==== SUPPLIED ENTRIES

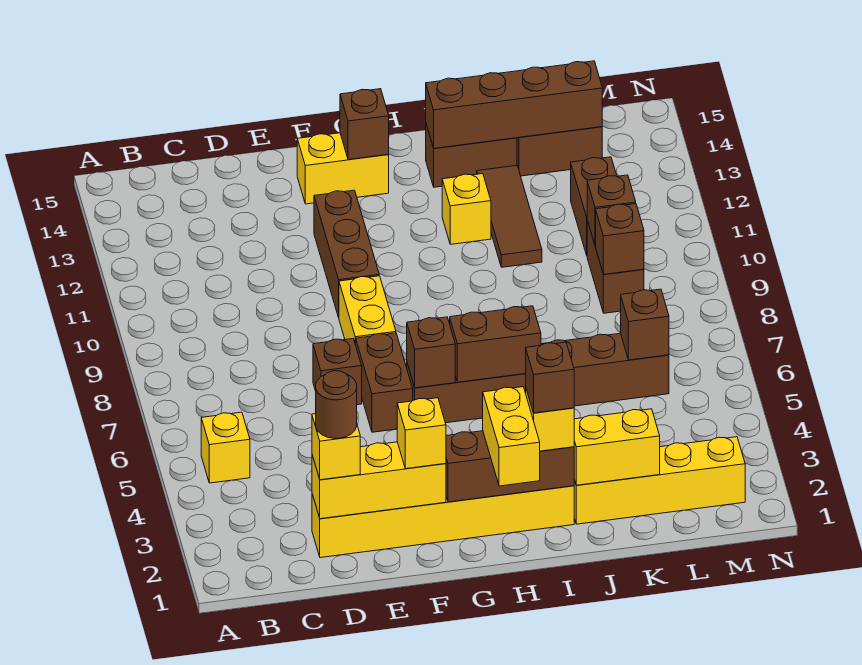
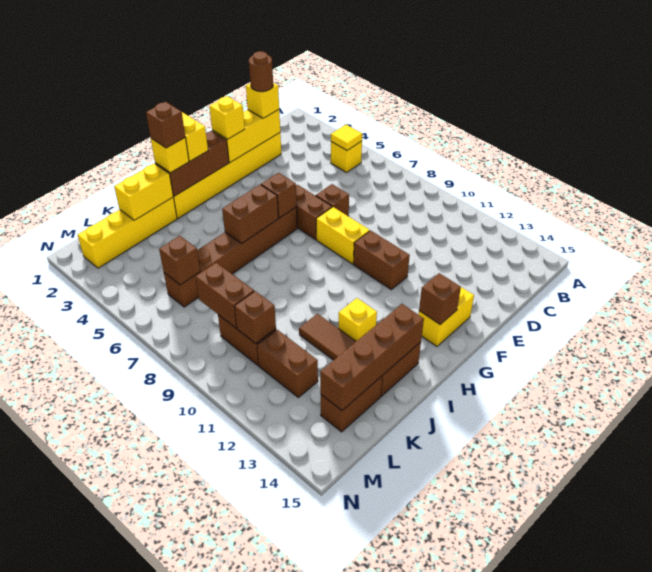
none -> yellow 1x1 tile [331,125,362,150]
brown 1x3 brick [314,190,379,317] -> brown 1x2 brick [353,231,410,290]
brown 1x1 brick [596,204,644,275] -> brown 1x2 brick [196,263,254,328]

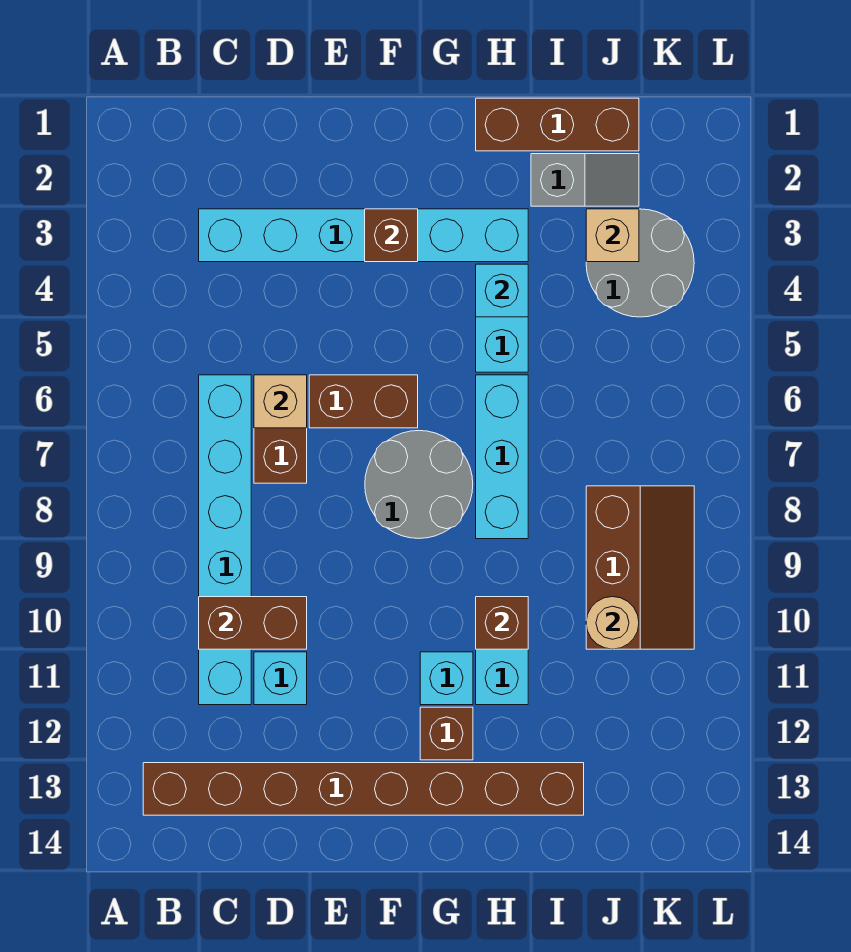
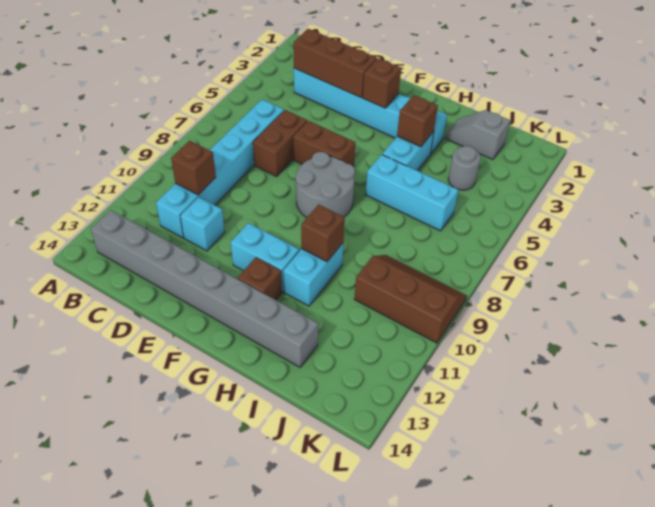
brown 1x8 brick [143,763,584,815] -> grey 1x8 brick [91,210,318,367]
brown 1x2 brick [199,597,307,649] -> brown 1x1 brick [171,141,216,195]
tan 1x1 brick [254,375,307,428] -> none
cyan 1x1 brick [420,652,473,705] -> cyan 1x2 brick [231,223,299,292]
brown 1x3 brick [476,98,639,151] -> brown 1x3 brick moved to [293,29,377,98]
cyan 1x1 brick [476,264,528,317] -> brown 1x1 brick [397,95,438,147]
cyan 1x3 brick [476,375,528,539] -> cyan 1x3 brick turned to [366,155,458,231]
grey 1x2 slope [531,154,639,206] -> grey 1x2 slope turned to [445,110,510,160]
grey 2x2 round brick [586,209,694,317] -> grey 1x1 round brick [448,146,480,190]
tan 1x1 brick [586,209,639,262] -> none
brown 2x3 slope [586,486,694,649] -> brown 2x3 slope turned to [354,255,467,343]
tan 1x1 round brick [586,597,639,649] -> none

========

__AIM OF THE TASK__. Keep the pictures out and repeat exactly the lines from the beginning of the data through the line that contains "brown 1x8 brick", both ends included.

__EXERCISE OUTPUT__.
none -> yellow 1x1 tile [331,125,362,150]
brown 1x3 brick [314,190,379,317] -> brown 1x2 brick [353,231,410,290]
brown 1x1 brick [596,204,644,275] -> brown 1x2 brick [196,263,254,328]

brown 1x8 brick [143,763,584,815] -> grey 1x8 brick [91,210,318,367]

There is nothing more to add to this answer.